▶ [WHAT THE TASK REQUIRES]: Exactly as written, set down each line of the data below except its pictures.

▶ [DATA PROVIDED]:
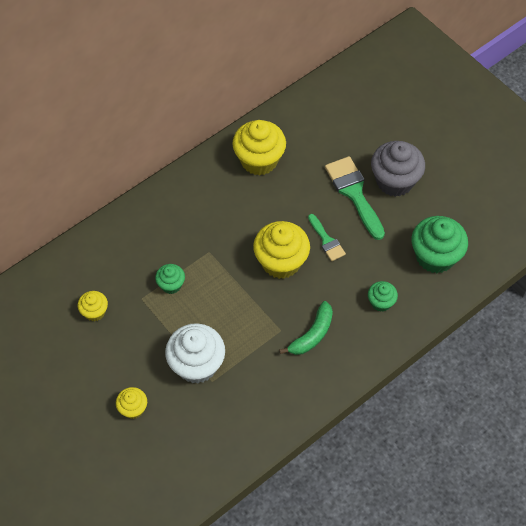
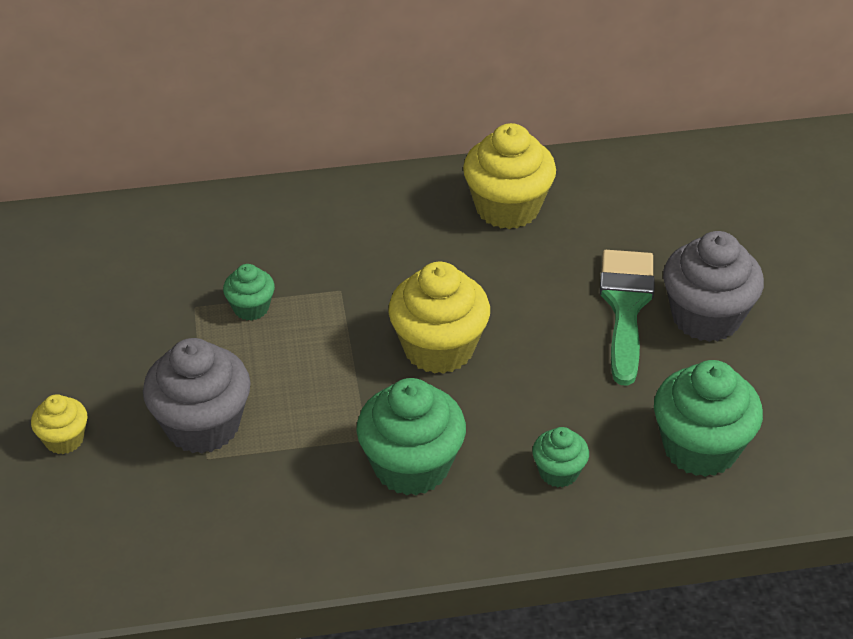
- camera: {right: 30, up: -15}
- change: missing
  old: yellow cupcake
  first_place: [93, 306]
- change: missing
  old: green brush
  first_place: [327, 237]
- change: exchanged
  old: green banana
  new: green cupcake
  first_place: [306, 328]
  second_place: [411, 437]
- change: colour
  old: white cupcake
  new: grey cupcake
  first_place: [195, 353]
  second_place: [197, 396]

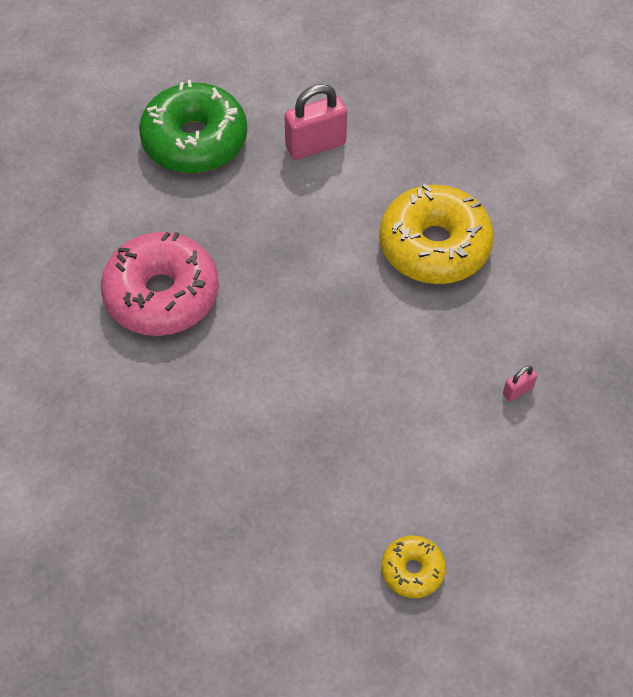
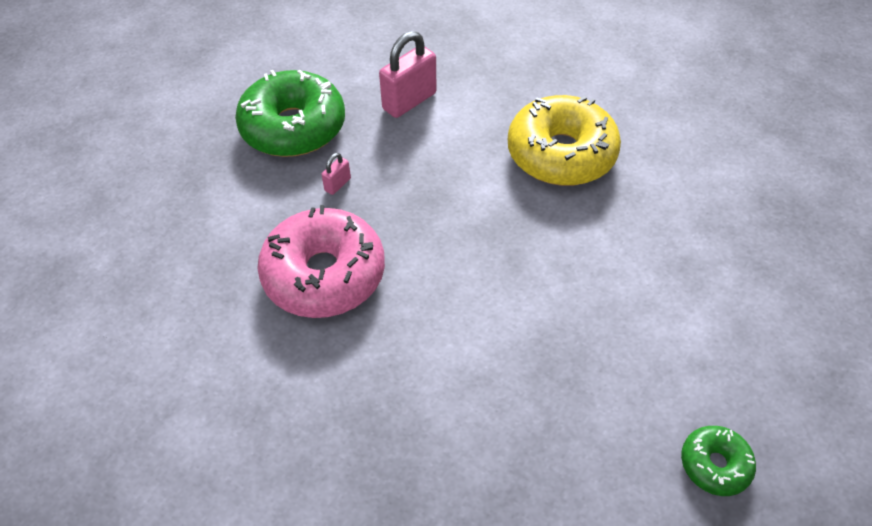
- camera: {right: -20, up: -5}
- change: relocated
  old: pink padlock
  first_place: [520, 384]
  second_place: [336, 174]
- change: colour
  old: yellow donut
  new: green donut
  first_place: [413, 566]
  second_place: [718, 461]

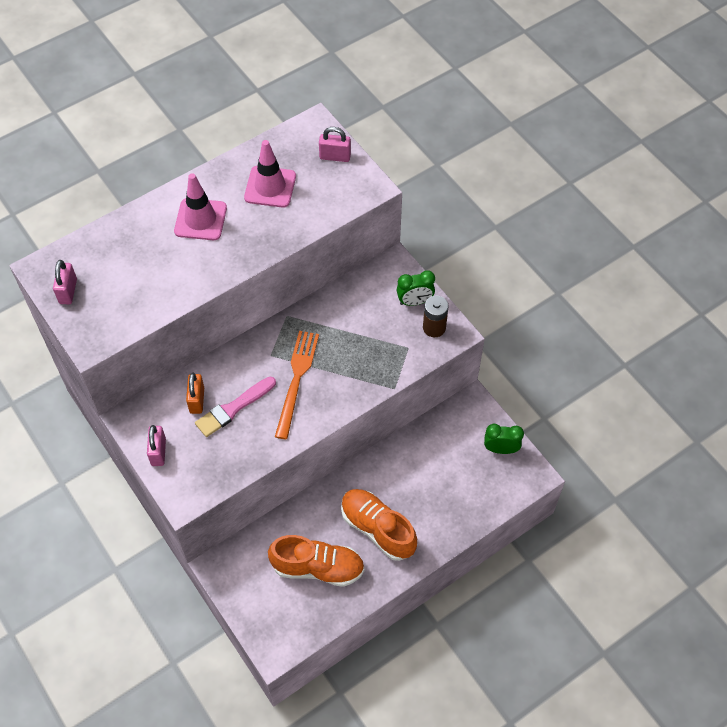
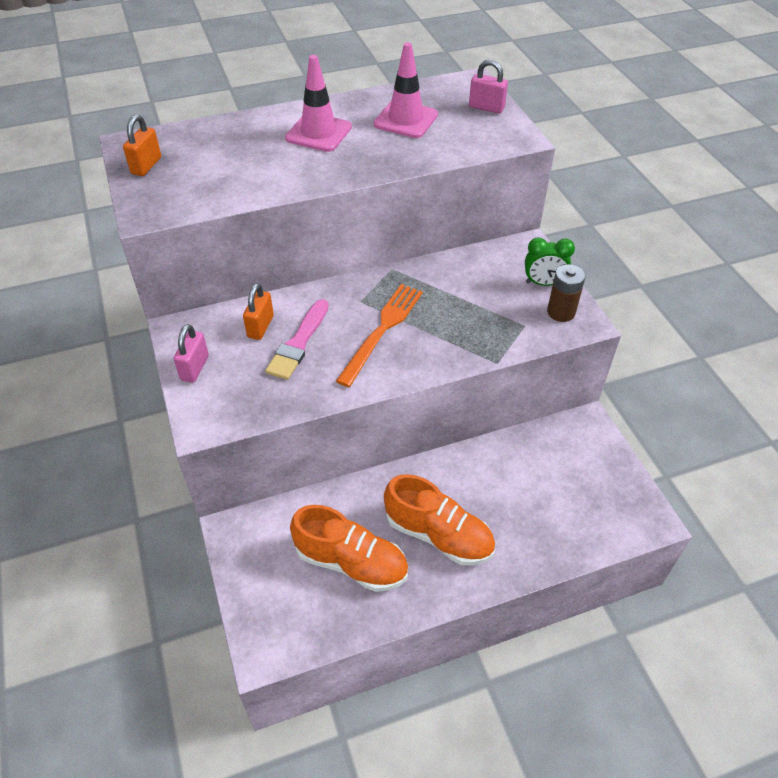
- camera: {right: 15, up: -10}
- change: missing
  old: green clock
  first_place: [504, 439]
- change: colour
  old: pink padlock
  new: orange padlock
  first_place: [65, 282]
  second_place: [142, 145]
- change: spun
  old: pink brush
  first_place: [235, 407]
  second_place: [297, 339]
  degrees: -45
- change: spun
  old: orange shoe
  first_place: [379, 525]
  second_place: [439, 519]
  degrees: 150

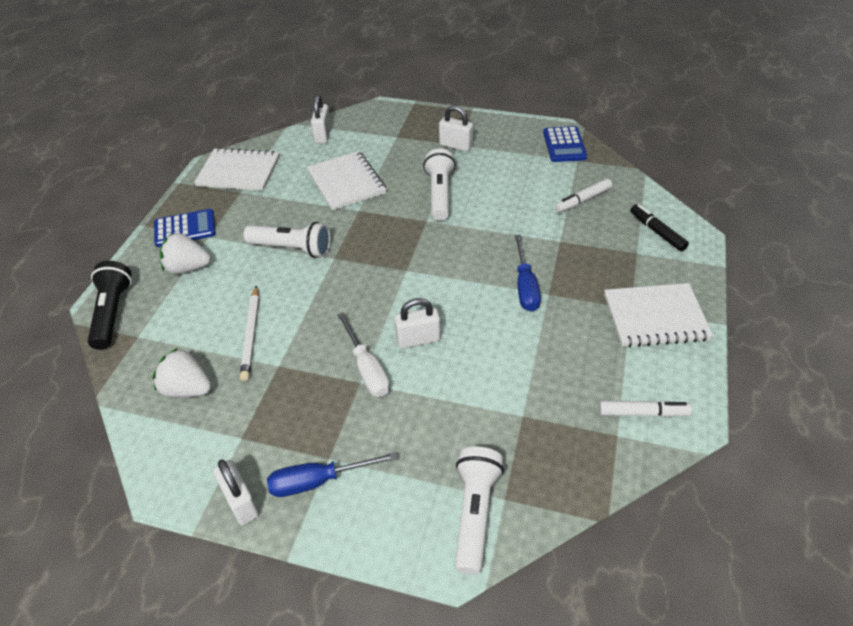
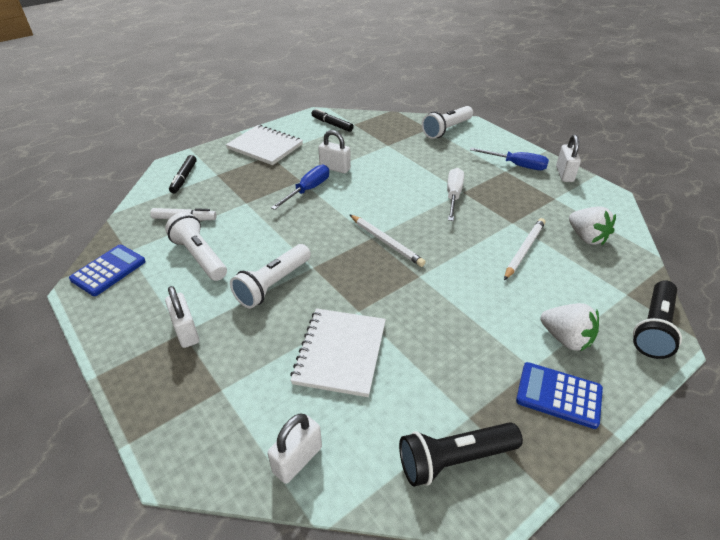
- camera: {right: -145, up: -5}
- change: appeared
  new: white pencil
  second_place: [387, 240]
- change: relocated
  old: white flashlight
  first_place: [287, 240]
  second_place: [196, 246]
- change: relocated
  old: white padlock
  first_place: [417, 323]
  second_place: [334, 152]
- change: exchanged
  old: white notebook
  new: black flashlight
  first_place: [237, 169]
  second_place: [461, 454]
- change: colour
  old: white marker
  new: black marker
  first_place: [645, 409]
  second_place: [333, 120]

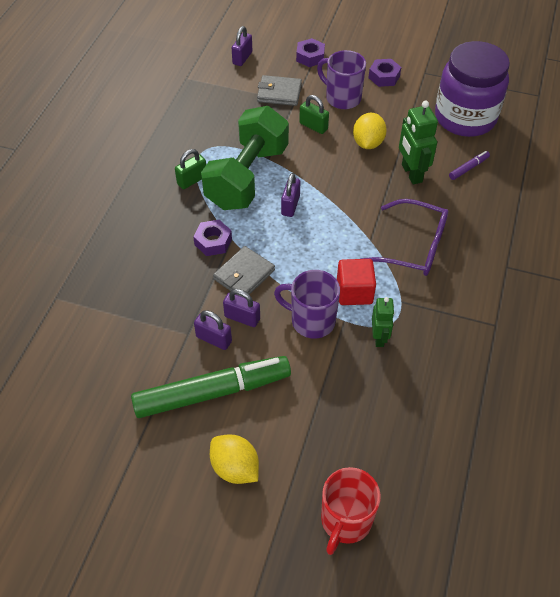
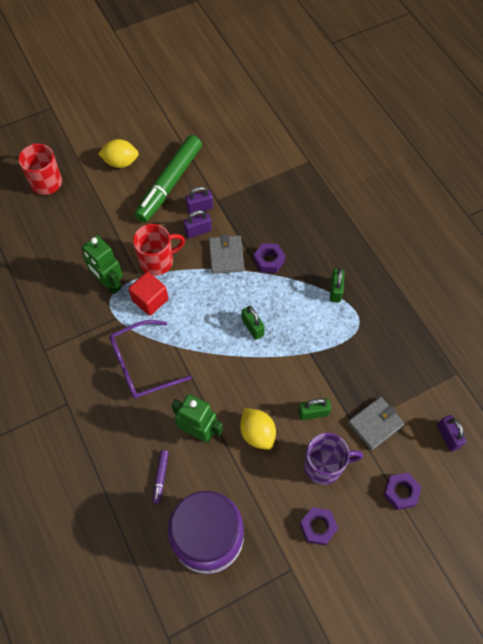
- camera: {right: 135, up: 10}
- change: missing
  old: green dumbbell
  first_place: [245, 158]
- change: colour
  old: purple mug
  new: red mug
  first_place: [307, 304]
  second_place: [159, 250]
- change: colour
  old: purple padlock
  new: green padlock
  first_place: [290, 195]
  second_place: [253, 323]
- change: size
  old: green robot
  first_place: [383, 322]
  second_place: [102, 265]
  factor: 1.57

▶ [WRITTEN ANSWER]:
- camera: {right: 30, up: -15}
- change: missing
  old: yellow cupcake
  first_place: [93, 306]
- change: missing
  old: green brush
  first_place: [327, 237]
- change: exchanged
  old: green banana
  new: green cupcake
  first_place: [306, 328]
  second_place: [411, 437]
- change: colour
  old: white cupcake
  new: grey cupcake
  first_place: [195, 353]
  second_place: [197, 396]

- camera: {right: -20, up: -5}
- change: relocated
  old: pink padlock
  first_place: [520, 384]
  second_place: [336, 174]
- change: colour
  old: yellow donut
  new: green donut
  first_place: [413, 566]
  second_place: [718, 461]

- camera: {right: 15, up: -10}
- change: missing
  old: green clock
  first_place: [504, 439]
- change: colour
  old: pink padlock
  new: orange padlock
  first_place: [65, 282]
  second_place: [142, 145]
- change: spun
  old: pink brush
  first_place: [235, 407]
  second_place: [297, 339]
  degrees: -45
- change: spun
  old: orange shoe
  first_place: [379, 525]
  second_place: [439, 519]
  degrees: 150

- camera: {right: -145, up: -5}
- change: appeared
  new: white pencil
  second_place: [387, 240]
- change: relocated
  old: white flashlight
  first_place: [287, 240]
  second_place: [196, 246]
- change: relocated
  old: white padlock
  first_place: [417, 323]
  second_place: [334, 152]
- change: exchanged
  old: white notebook
  new: black flashlight
  first_place: [237, 169]
  second_place: [461, 454]
- change: colour
  old: white marker
  new: black marker
  first_place: [645, 409]
  second_place: [333, 120]

- camera: {right: 135, up: 10}
- change: missing
  old: green dumbbell
  first_place: [245, 158]
- change: colour
  old: purple mug
  new: red mug
  first_place: [307, 304]
  second_place: [159, 250]
- change: colour
  old: purple padlock
  new: green padlock
  first_place: [290, 195]
  second_place: [253, 323]
- change: size
  old: green robot
  first_place: [383, 322]
  second_place: [102, 265]
  factor: 1.57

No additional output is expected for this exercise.